### Data excerpt:
________________________
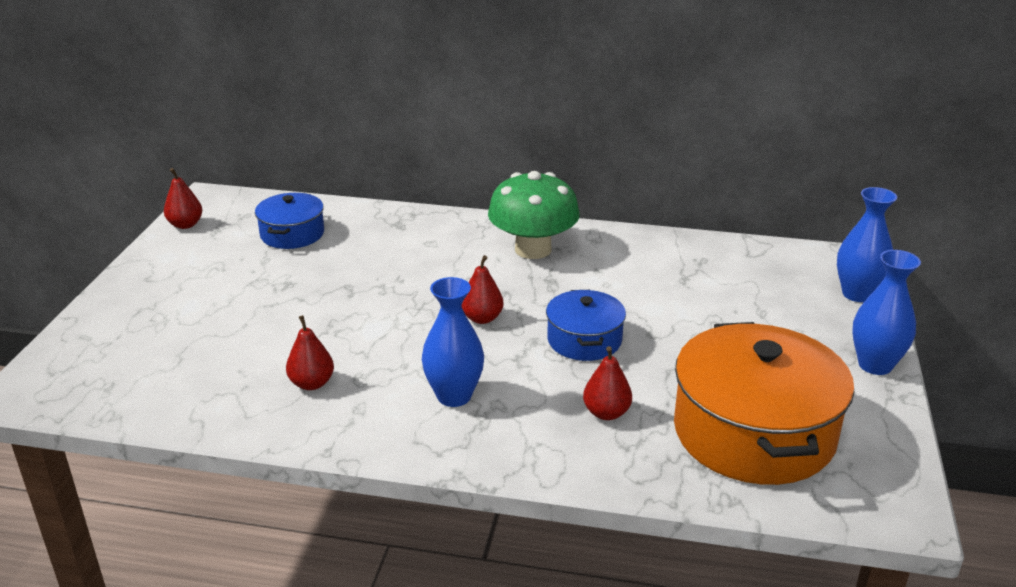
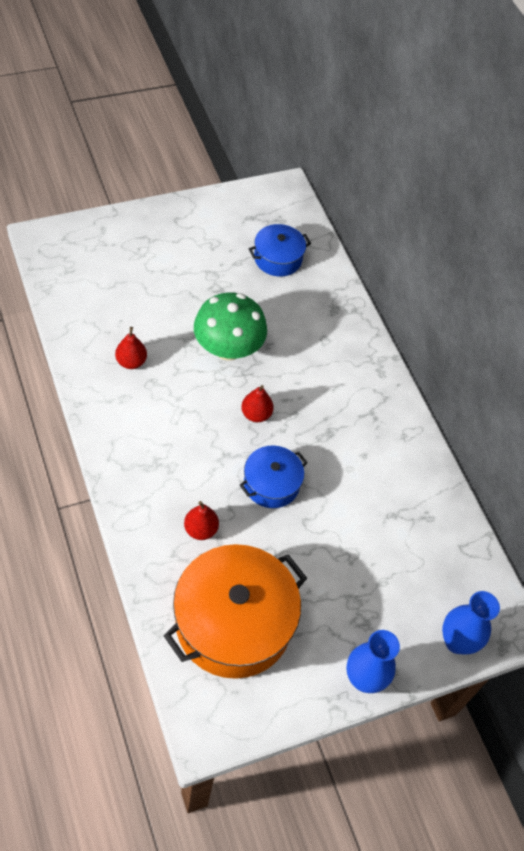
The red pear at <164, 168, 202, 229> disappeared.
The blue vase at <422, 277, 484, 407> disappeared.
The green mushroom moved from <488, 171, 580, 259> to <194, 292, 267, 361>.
________________________
Transcribe the full listing above exactly, with the images removed.

The red pear at <164, 168, 202, 229> disappeared.
The blue vase at <422, 277, 484, 407> disappeared.
The green mushroom moved from <488, 171, 580, 259> to <194, 292, 267, 361>.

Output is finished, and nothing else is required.